# [Work required]
Each line below must be transcribed exactly, and no picture may appear in the transcription.

# [Data below]

========

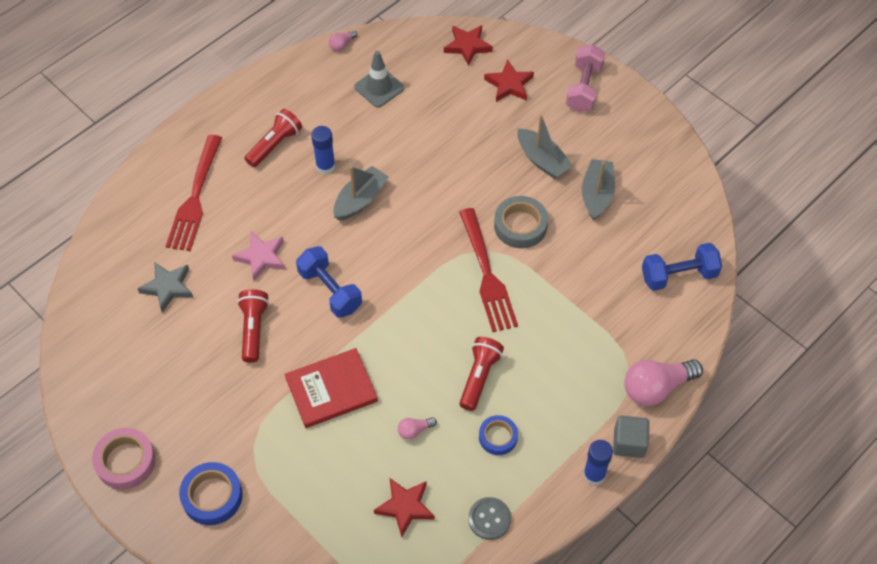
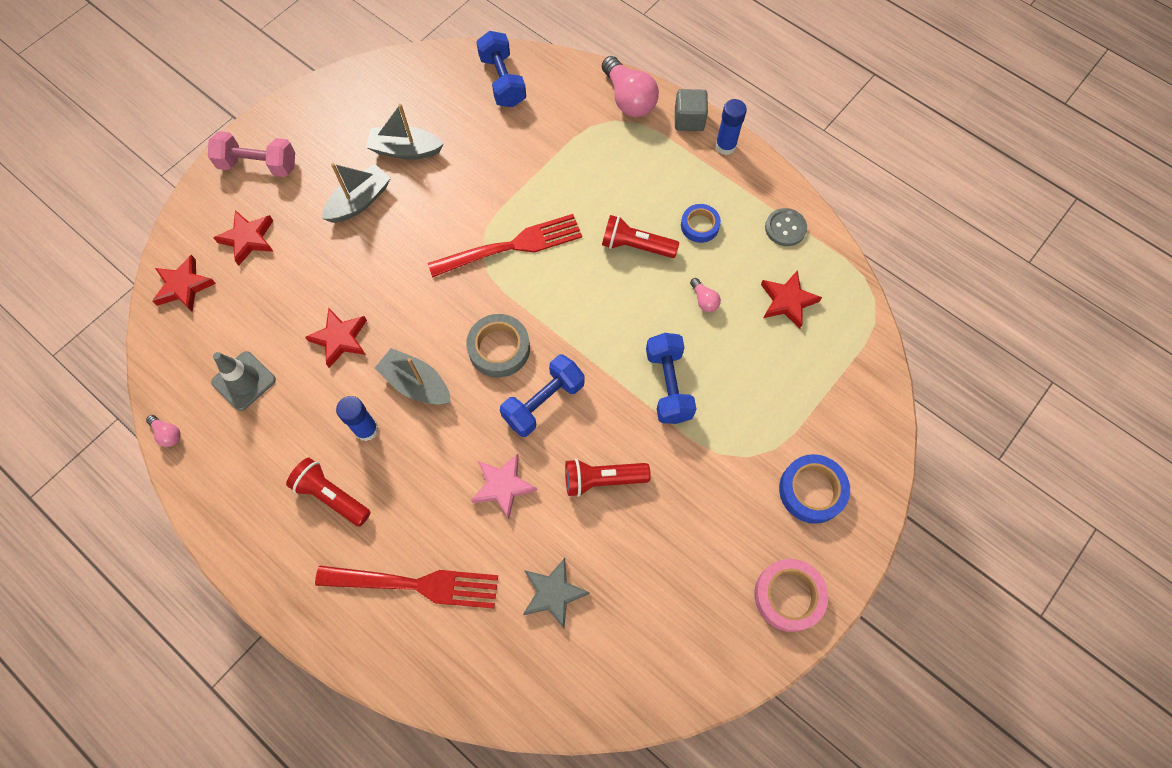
camera: 95 degrees left, 10 degrees up
red book [285,348,378,428] -> blue dumbbell [646,333,696,424]
grey tape [494,196,548,248] -> grey tape moved to [466,314,530,377]
none -> red star [305,308,367,368]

========

# [Result]
camera: 95 degrees left, 10 degrees up
red book [285,348,378,428] -> blue dumbbell [646,333,696,424]
grey tape [494,196,548,248] -> grey tape moved to [466,314,530,377]
none -> red star [305,308,367,368]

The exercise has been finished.